■ ASSIGNMENT
Answer with one number only, the count of lines in the material below that hold "lime".

■ DATA SECTION
━━━━━━━━━━━━━━━━━━━━
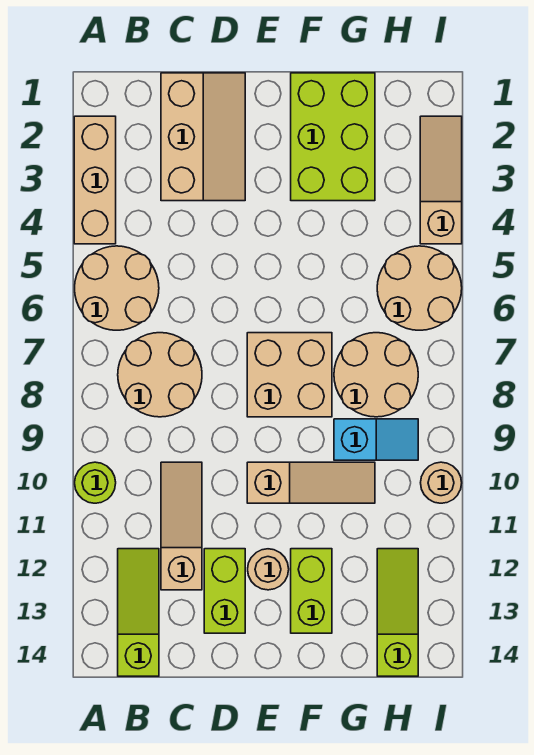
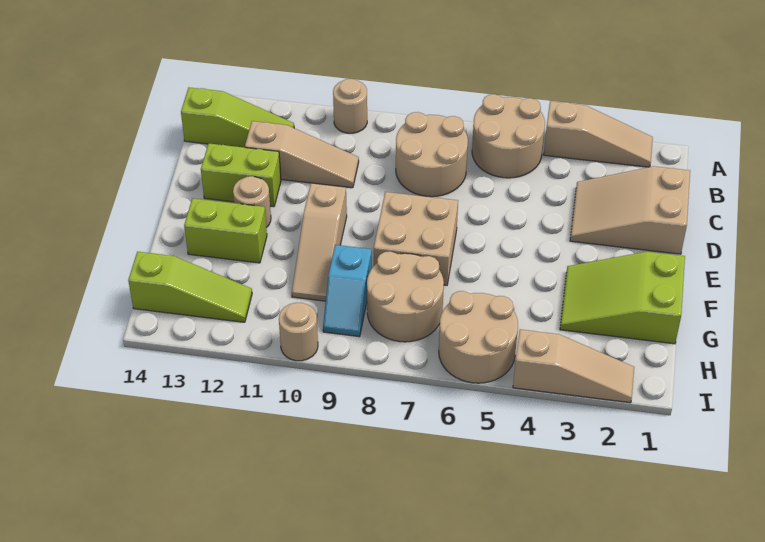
tan brick A2:A4 level 1 -> tan slope A2:A4 level 1 top 4
lime round brick A10 level 1 -> tan round brick A10 level 1
tan slope C1:D3 level 1 top C -> tan slope C1:D3 level 1 top 1
lime brick F1:G3 level 1 -> lime slope F1:G3 level 1 top 1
━━━━━━━━━━━━━━━━━━━━
■ RESULT BELOW
2